_WORK ORDER_. What is needed is a verbatim copy of every record below, with the pictures left out.

== MATERIAL FOR THE TASK

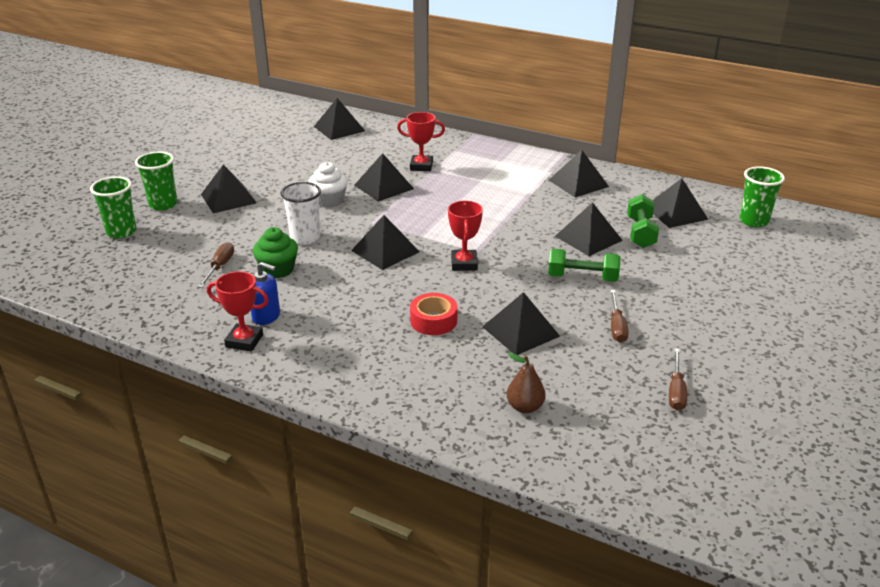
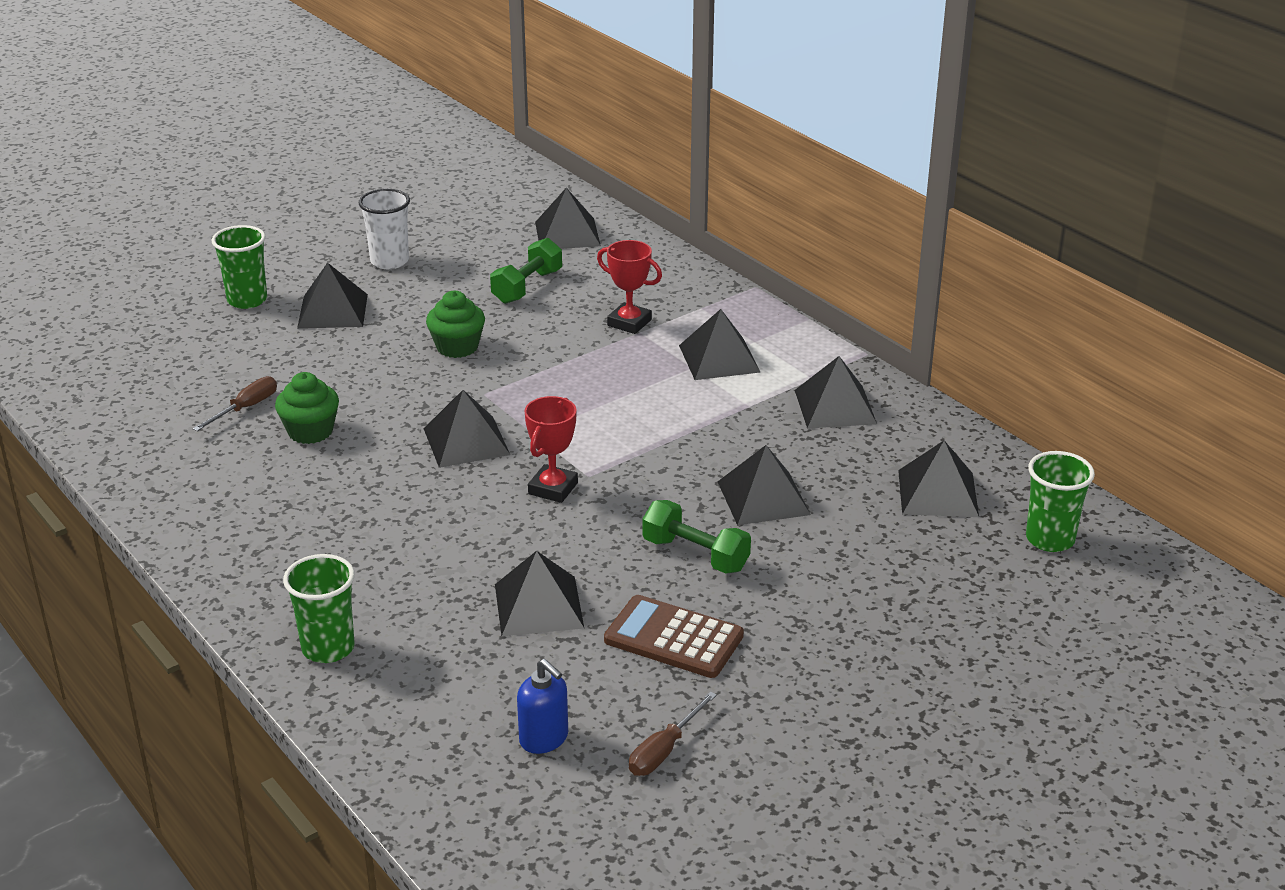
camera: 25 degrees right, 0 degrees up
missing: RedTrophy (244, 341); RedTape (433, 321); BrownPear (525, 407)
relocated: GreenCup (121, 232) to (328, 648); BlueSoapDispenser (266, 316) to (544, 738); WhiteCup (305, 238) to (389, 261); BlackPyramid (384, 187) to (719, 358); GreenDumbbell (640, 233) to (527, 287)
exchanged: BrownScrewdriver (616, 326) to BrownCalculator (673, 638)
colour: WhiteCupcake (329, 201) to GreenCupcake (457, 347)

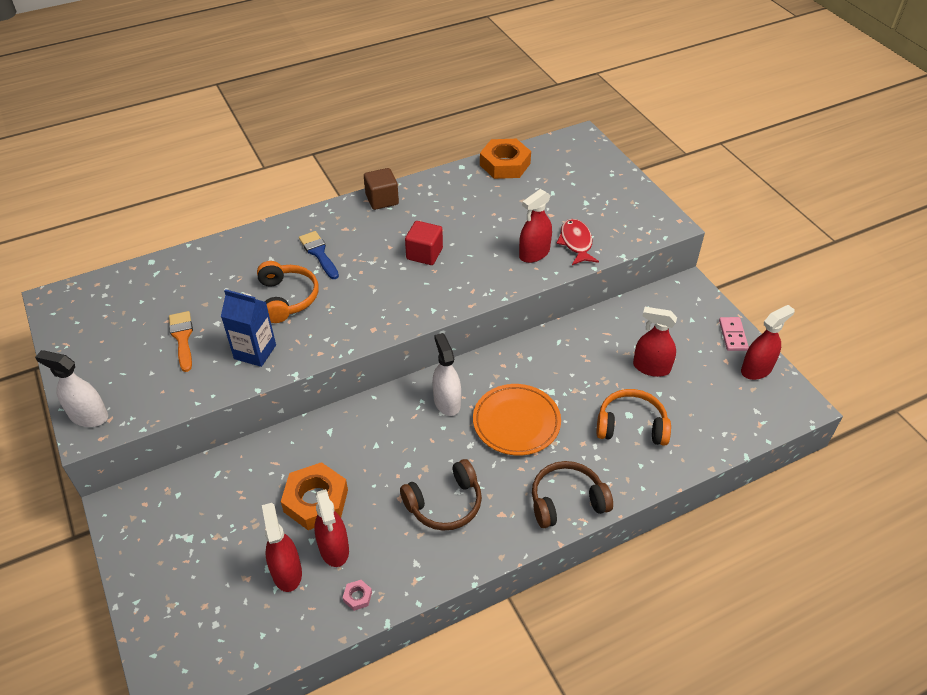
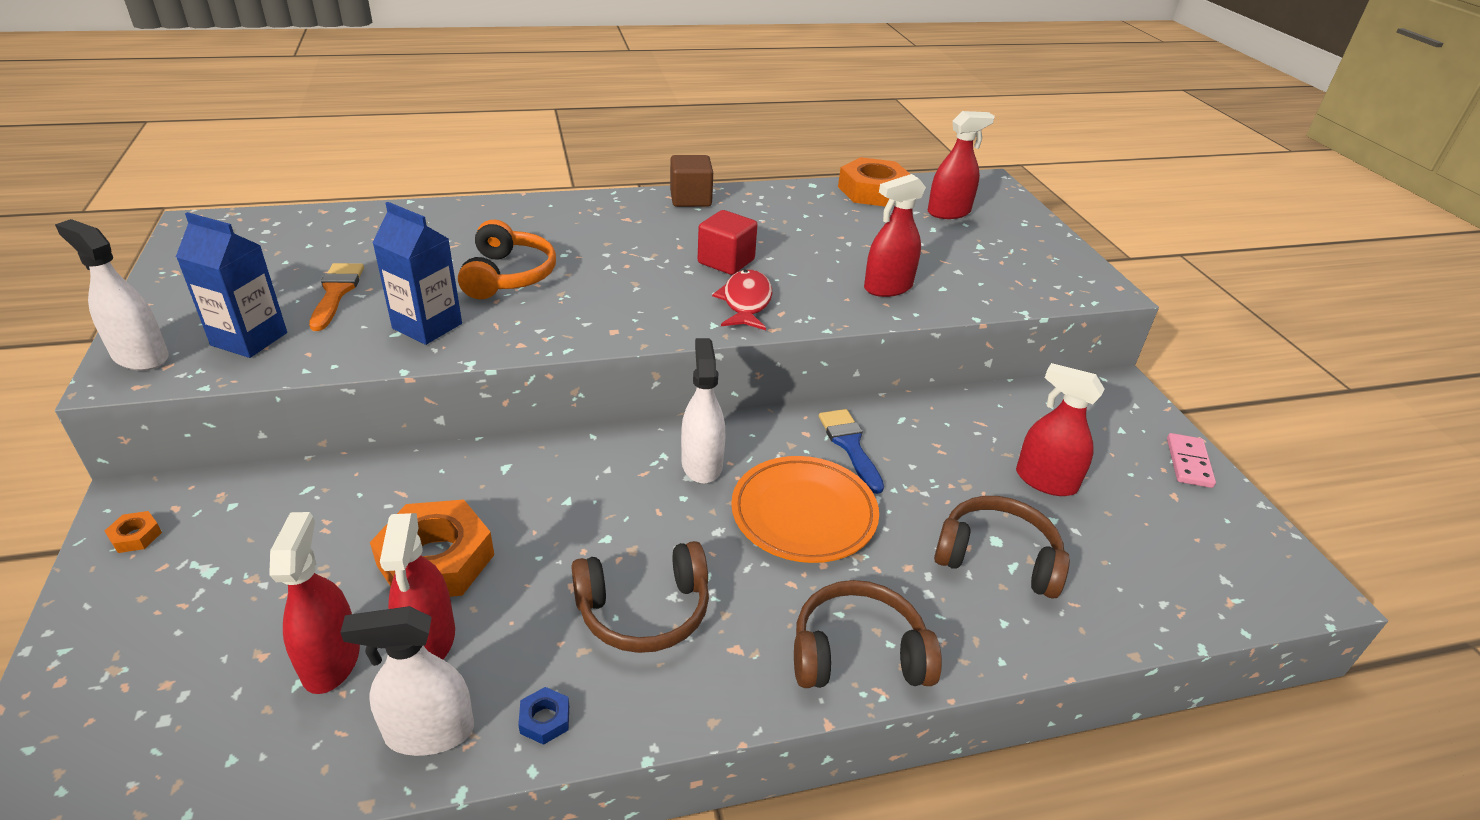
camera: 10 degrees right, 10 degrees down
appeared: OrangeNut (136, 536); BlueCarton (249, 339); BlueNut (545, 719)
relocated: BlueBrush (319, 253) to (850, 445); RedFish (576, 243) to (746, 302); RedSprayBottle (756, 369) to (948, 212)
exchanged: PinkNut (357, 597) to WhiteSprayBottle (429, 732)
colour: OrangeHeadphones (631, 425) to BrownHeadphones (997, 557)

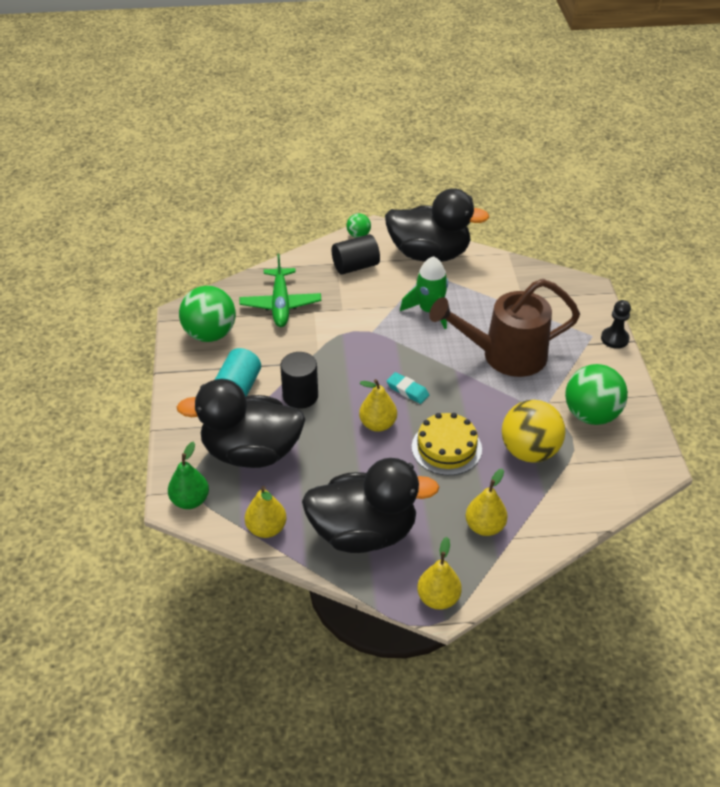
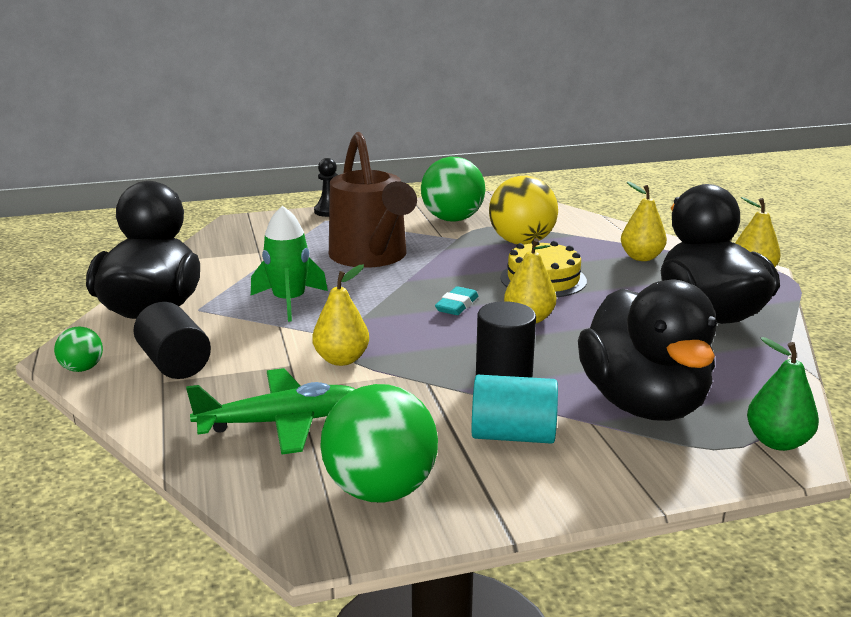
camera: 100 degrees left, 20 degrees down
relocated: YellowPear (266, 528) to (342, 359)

====

_RESPONSE TO THIS TASK_.
camera: 25 degrees right, 0 degrees up
missing: RedTrophy (244, 341); RedTape (433, 321); BrownPear (525, 407)
relocated: GreenCup (121, 232) to (328, 648); BlueSoapDispenser (266, 316) to (544, 738); WhiteCup (305, 238) to (389, 261); BlackPyramid (384, 187) to (719, 358); GreenDumbbell (640, 233) to (527, 287)
exchanged: BrownScrewdriver (616, 326) to BrownCalculator (673, 638)
colour: WhiteCupcake (329, 201) to GreenCupcake (457, 347)

camera: 10 degrees right, 10 degrees down
appeared: OrangeNut (136, 536); BlueCarton (249, 339); BlueNut (545, 719)
relocated: BlueBrush (319, 253) to (850, 445); RedFish (576, 243) to (746, 302); RedSprayBottle (756, 369) to (948, 212)
exchanged: PinkNut (357, 597) to WhiteSprayBottle (429, 732)
colour: OrangeHeadphones (631, 425) to BrownHeadphones (997, 557)

camera: 100 degrees left, 20 degrees down
relocated: YellowPear (266, 528) to (342, 359)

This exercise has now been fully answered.